Shape state change listings:
——

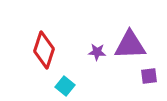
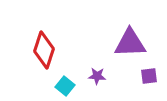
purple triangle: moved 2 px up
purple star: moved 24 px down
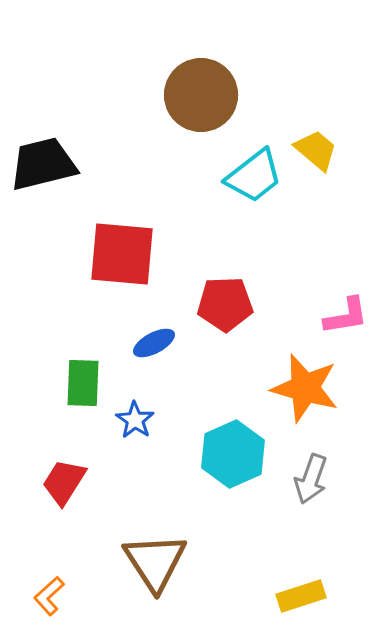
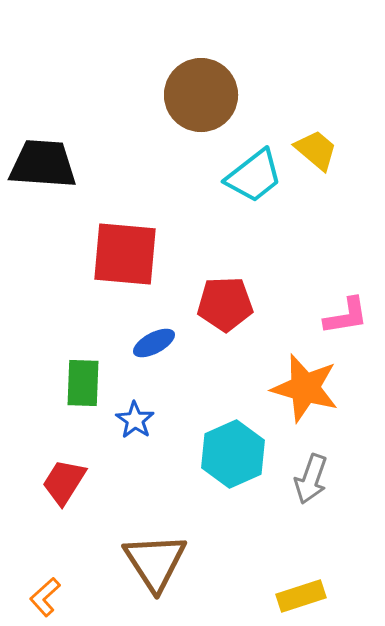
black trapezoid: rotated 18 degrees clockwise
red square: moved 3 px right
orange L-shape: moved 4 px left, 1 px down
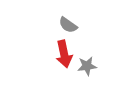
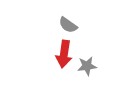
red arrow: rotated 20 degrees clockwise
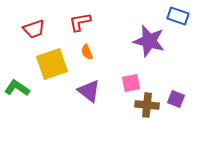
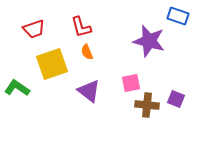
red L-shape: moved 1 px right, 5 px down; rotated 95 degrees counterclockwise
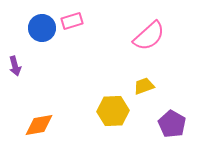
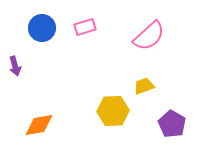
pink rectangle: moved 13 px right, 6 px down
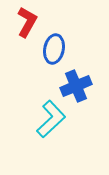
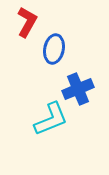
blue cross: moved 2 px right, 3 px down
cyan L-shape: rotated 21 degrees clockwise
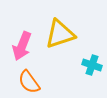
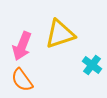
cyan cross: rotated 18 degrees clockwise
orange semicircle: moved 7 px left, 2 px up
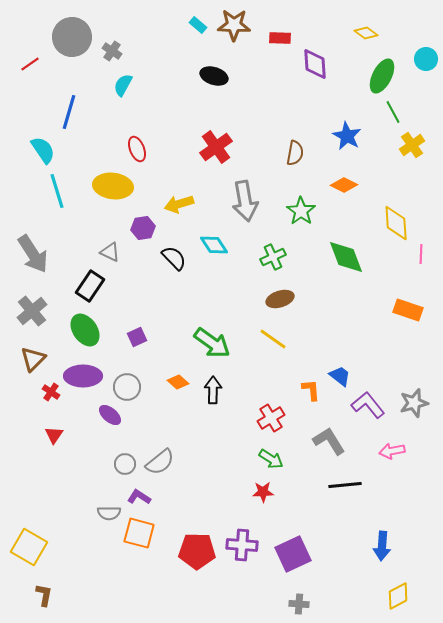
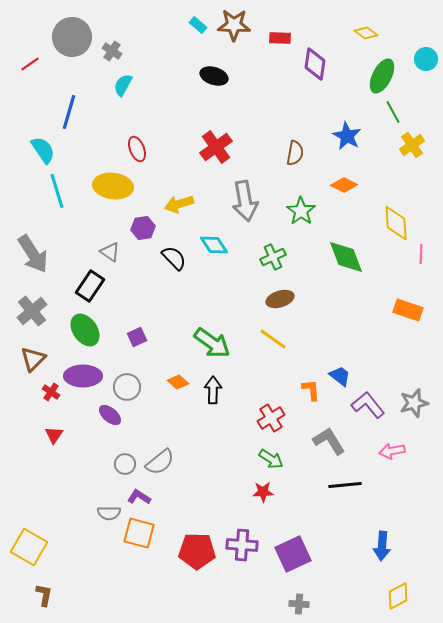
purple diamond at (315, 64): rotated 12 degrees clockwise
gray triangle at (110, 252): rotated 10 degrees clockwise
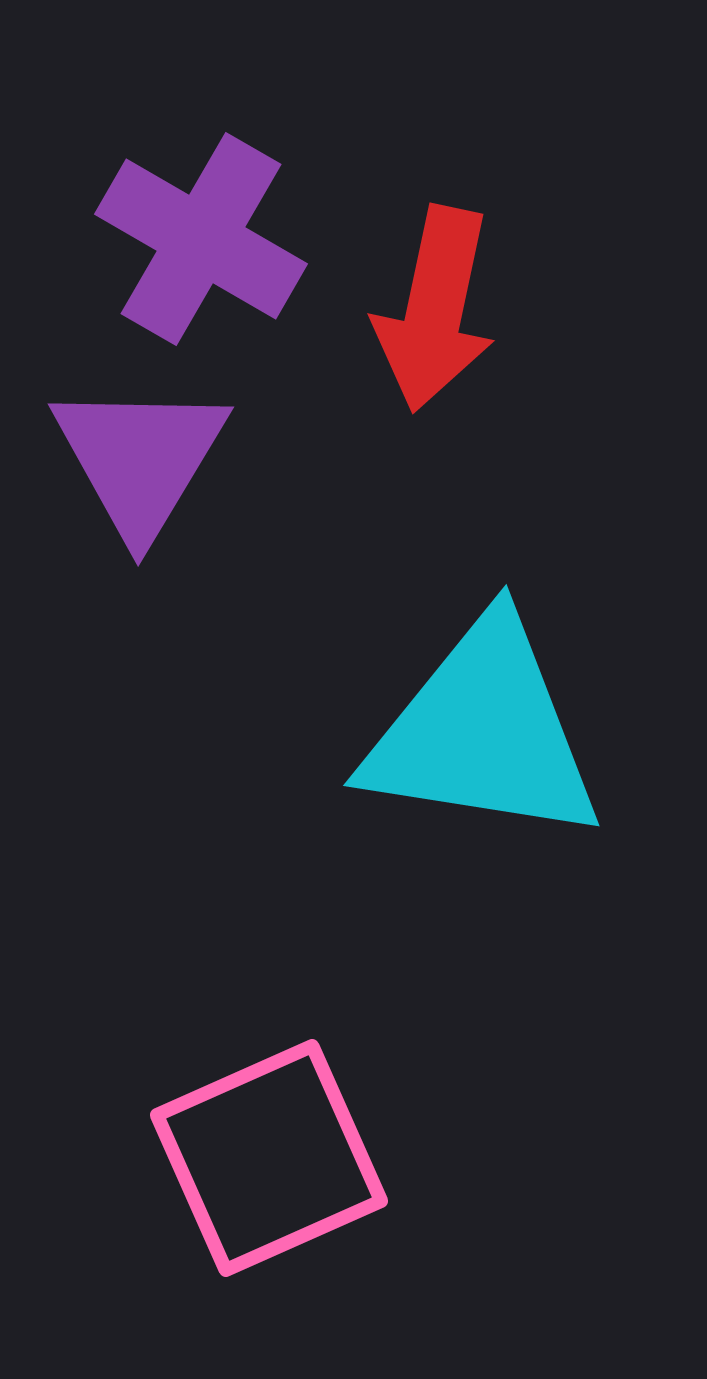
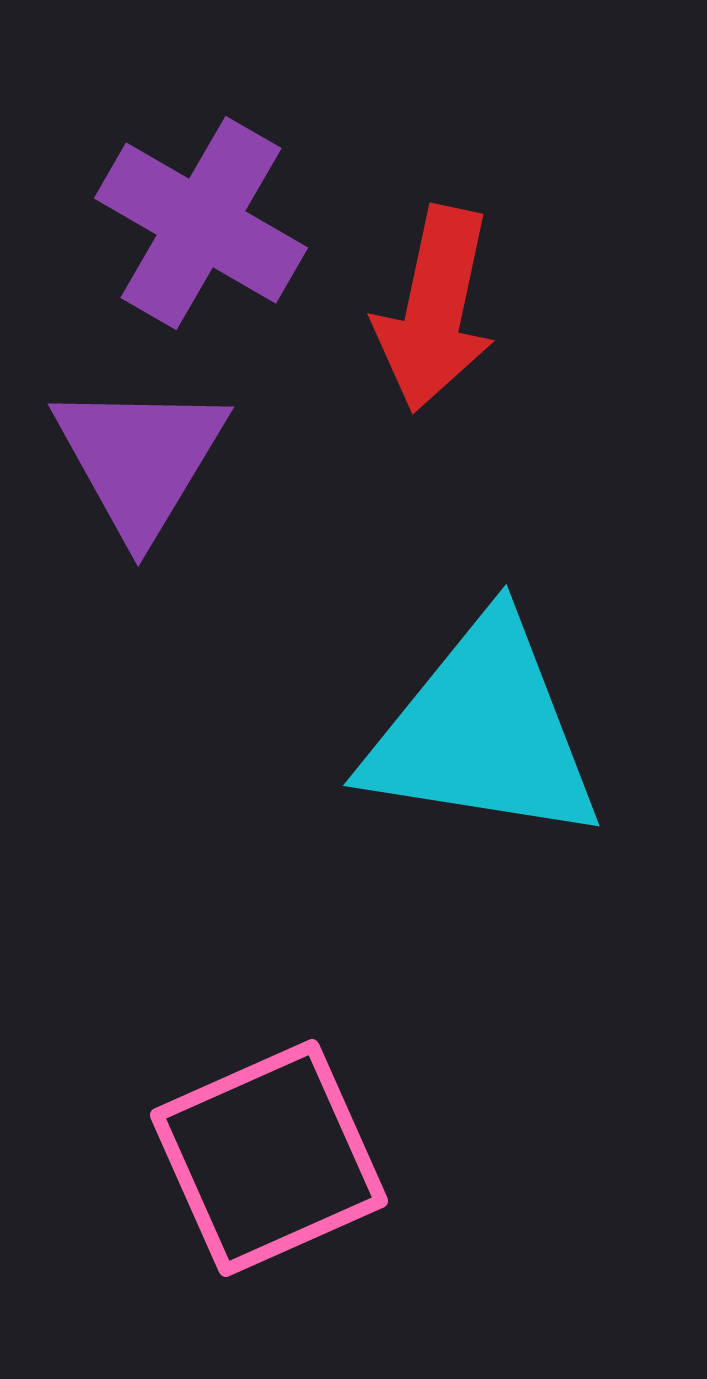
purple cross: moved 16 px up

——

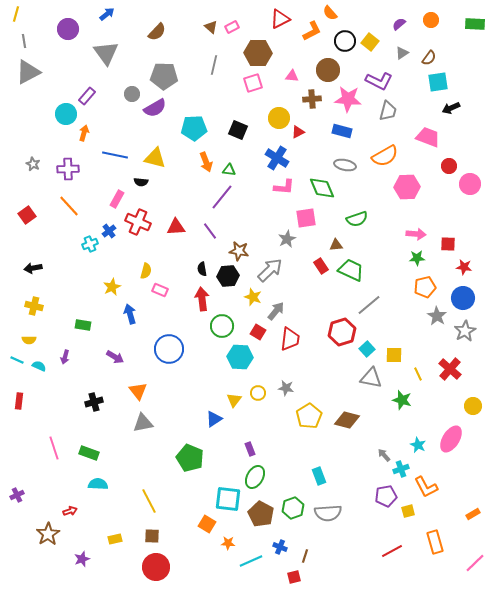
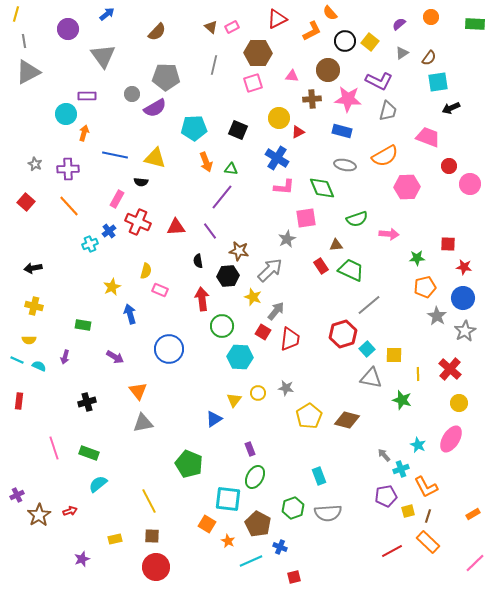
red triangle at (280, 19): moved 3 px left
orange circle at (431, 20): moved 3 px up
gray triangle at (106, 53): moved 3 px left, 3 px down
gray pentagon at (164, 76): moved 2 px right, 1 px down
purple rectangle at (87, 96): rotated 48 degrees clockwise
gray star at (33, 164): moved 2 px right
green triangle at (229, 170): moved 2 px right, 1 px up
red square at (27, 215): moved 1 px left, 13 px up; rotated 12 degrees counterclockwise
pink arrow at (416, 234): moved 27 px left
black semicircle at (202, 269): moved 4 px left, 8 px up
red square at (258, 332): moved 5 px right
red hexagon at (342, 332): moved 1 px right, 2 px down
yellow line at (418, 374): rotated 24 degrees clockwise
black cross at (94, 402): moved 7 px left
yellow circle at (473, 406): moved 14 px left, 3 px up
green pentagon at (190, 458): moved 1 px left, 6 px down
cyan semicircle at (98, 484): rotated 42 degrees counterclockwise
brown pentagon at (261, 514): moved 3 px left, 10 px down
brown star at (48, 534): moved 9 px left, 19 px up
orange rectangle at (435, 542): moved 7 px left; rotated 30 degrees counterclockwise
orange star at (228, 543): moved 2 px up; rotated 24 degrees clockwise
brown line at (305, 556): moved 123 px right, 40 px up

——

WHAT YOU HAVE TO DO:
From the entries above, give again exactly the lines running from the line with "yellow line at" to the line with "brown line at"; include both of those lines.

OUTPUT:
yellow line at (418, 374): rotated 24 degrees clockwise
black cross at (94, 402): moved 7 px left
yellow circle at (473, 406): moved 14 px left, 3 px up
green pentagon at (190, 458): moved 1 px left, 6 px down
cyan semicircle at (98, 484): rotated 42 degrees counterclockwise
brown pentagon at (261, 514): moved 3 px left, 10 px down
brown star at (48, 534): moved 9 px left, 19 px up
orange rectangle at (435, 542): moved 7 px left; rotated 30 degrees counterclockwise
orange star at (228, 543): moved 2 px up; rotated 24 degrees clockwise
brown line at (305, 556): moved 123 px right, 40 px up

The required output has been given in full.